Dataset excerpts:
/---

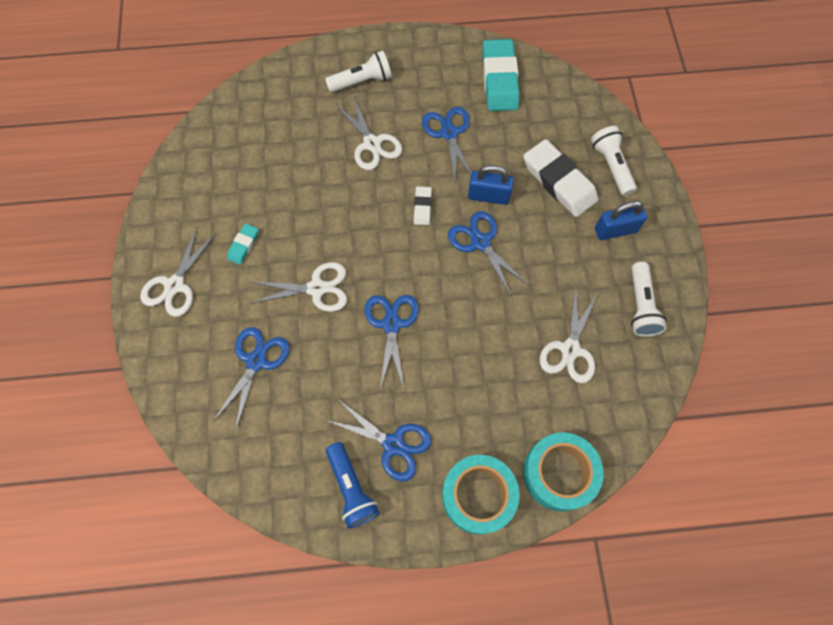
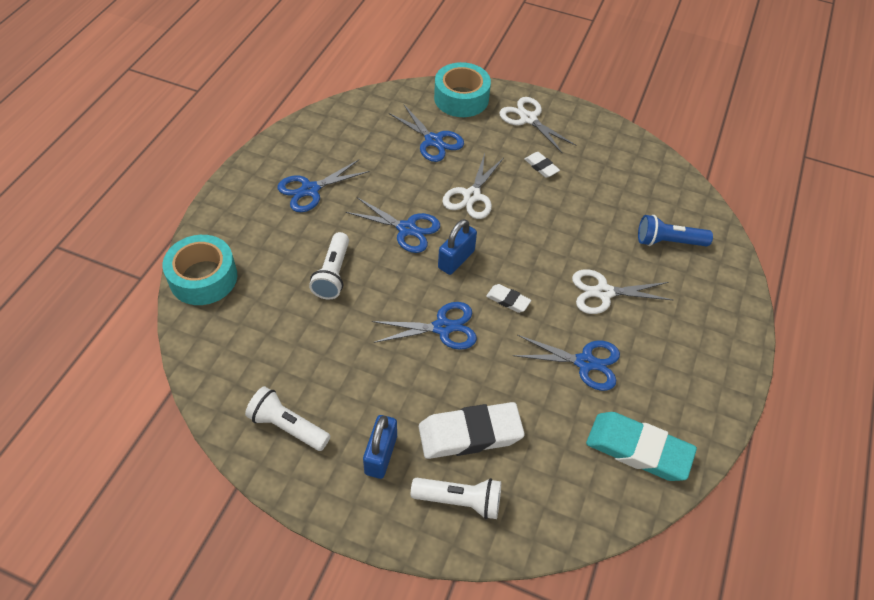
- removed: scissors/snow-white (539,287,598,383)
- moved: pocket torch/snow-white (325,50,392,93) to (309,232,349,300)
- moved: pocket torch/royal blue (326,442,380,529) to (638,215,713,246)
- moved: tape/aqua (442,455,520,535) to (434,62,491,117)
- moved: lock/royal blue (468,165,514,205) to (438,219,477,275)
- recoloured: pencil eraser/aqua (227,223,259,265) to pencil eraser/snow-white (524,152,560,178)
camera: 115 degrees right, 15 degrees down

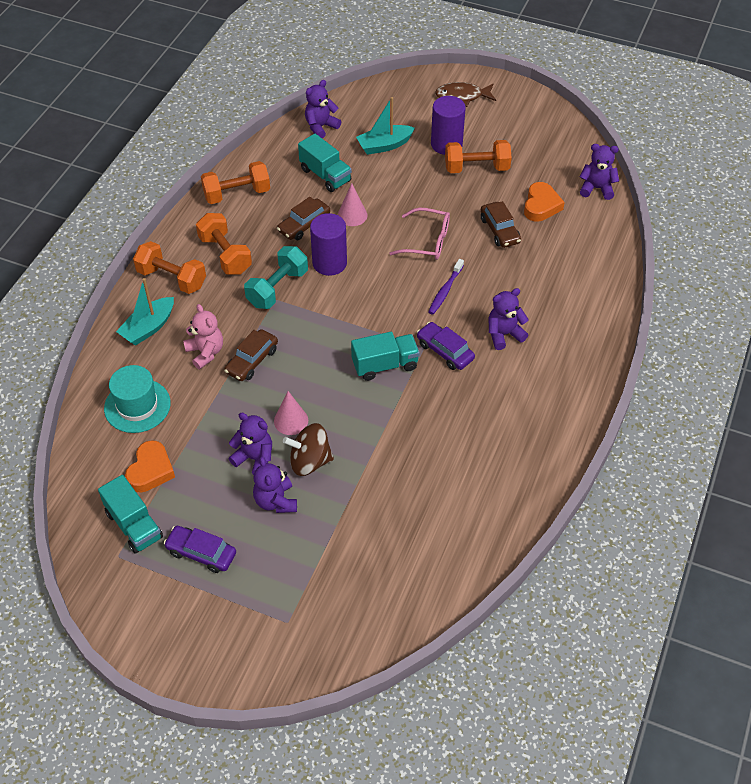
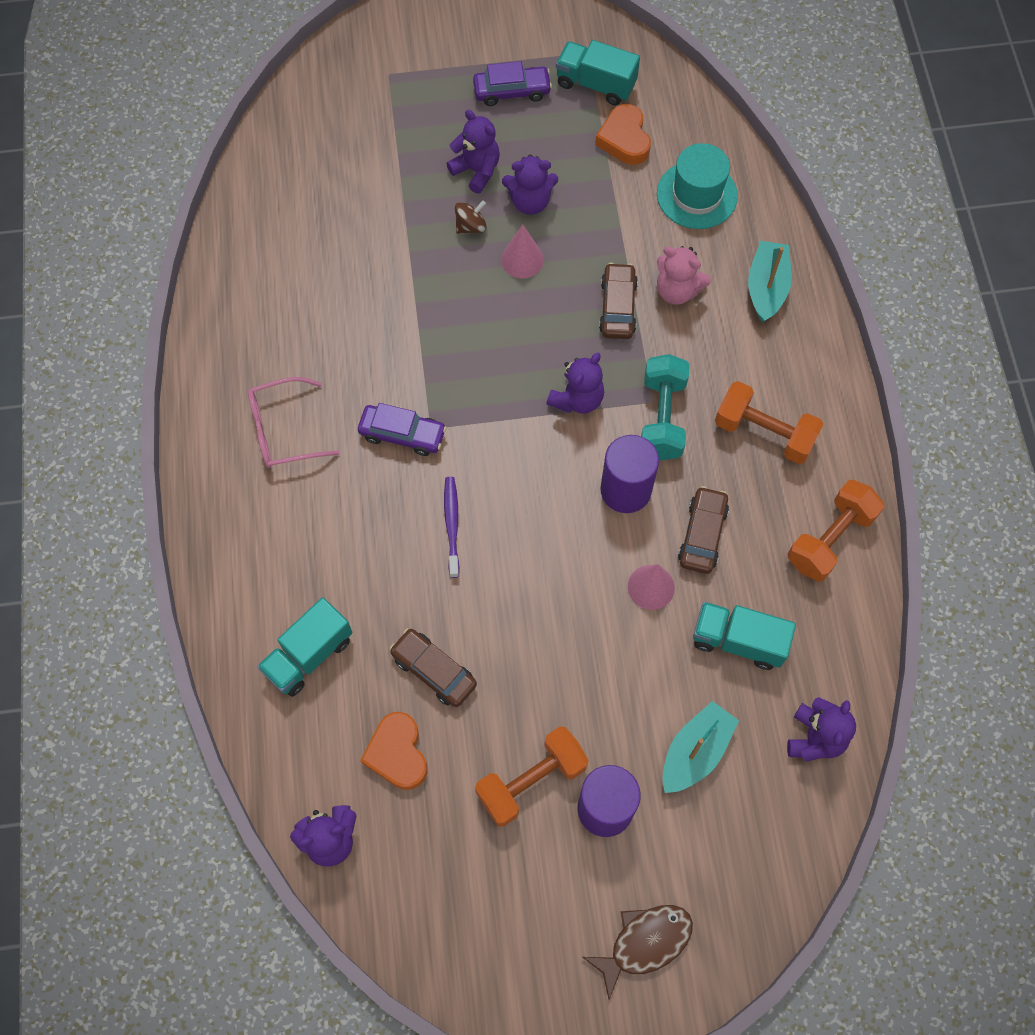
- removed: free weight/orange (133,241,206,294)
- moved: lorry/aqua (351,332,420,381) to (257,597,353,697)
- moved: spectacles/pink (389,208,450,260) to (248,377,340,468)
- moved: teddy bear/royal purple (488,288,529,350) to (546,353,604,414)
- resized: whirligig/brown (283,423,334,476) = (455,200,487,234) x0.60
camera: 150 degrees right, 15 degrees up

\---

**Exercise directions:**
Please give the data above again in exact form and omit every picture.

**Answer section:**
- removed: scissors/snow-white (539,287,598,383)
- moved: pocket torch/snow-white (325,50,392,93) to (309,232,349,300)
- moved: pocket torch/royal blue (326,442,380,529) to (638,215,713,246)
- moved: tape/aqua (442,455,520,535) to (434,62,491,117)
- moved: lock/royal blue (468,165,514,205) to (438,219,477,275)
- recoloured: pencil eraser/aqua (227,223,259,265) to pencil eraser/snow-white (524,152,560,178)
camera: 115 degrees right, 15 degrees down

- removed: free weight/orange (133,241,206,294)
- moved: lorry/aqua (351,332,420,381) to (257,597,353,697)
- moved: spectacles/pink (389,208,450,260) to (248,377,340,468)
- moved: teddy bear/royal purple (488,288,529,350) to (546,353,604,414)
- resized: whirligig/brown (283,423,334,476) = (455,200,487,234) x0.60
camera: 150 degrees right, 15 degrees up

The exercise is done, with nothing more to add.